EXERCISE REQUIREMENTS:
When the line containing "pink ring: 0 -> 1" is found in the data below, give it again along with every later line, exactly; drop the pictures.

** EXTRACTED DATA follows **

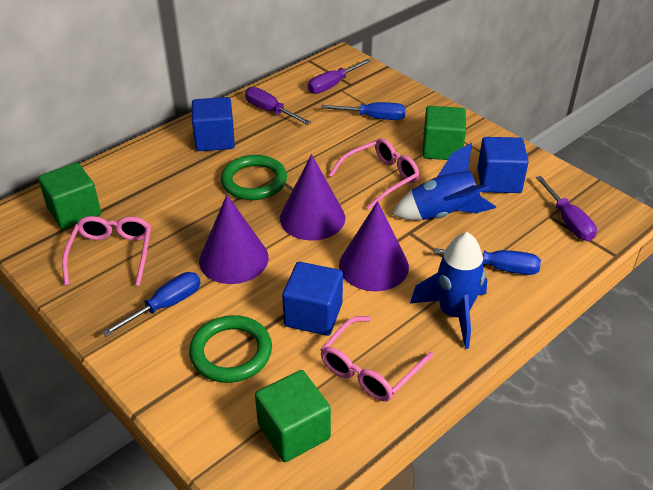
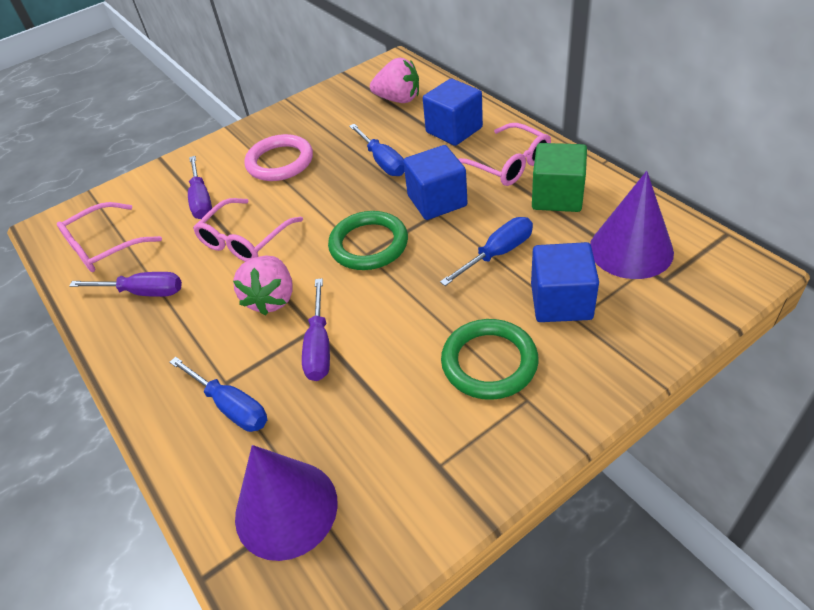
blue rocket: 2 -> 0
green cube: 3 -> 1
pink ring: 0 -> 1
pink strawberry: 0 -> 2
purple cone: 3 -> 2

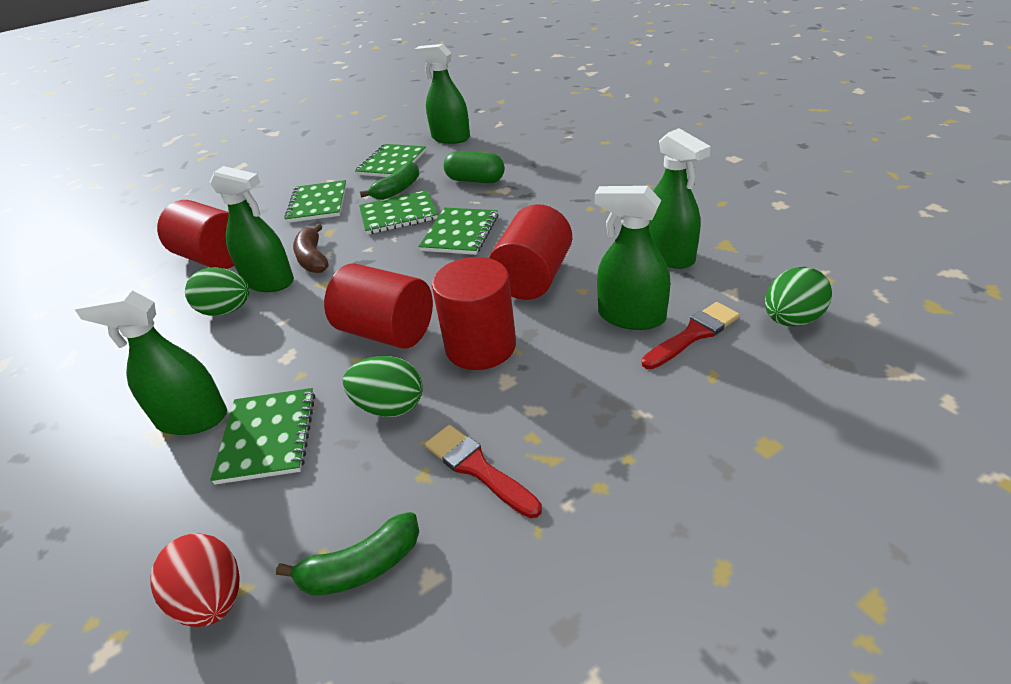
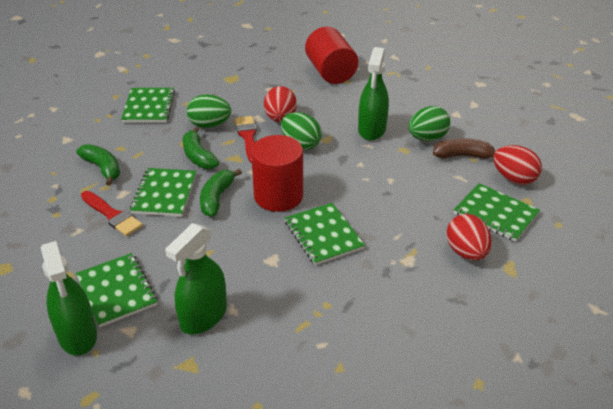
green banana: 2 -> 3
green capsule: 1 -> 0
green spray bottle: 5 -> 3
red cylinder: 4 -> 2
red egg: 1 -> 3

** End of EXTRACTED DATA **

TASK RESULT:
pink ring: 0 -> 1
pink strawberry: 0 -> 2
purple cone: 3 -> 2

green banana: 2 -> 3
green capsule: 1 -> 0
green spray bottle: 5 -> 3
red cylinder: 4 -> 2
red egg: 1 -> 3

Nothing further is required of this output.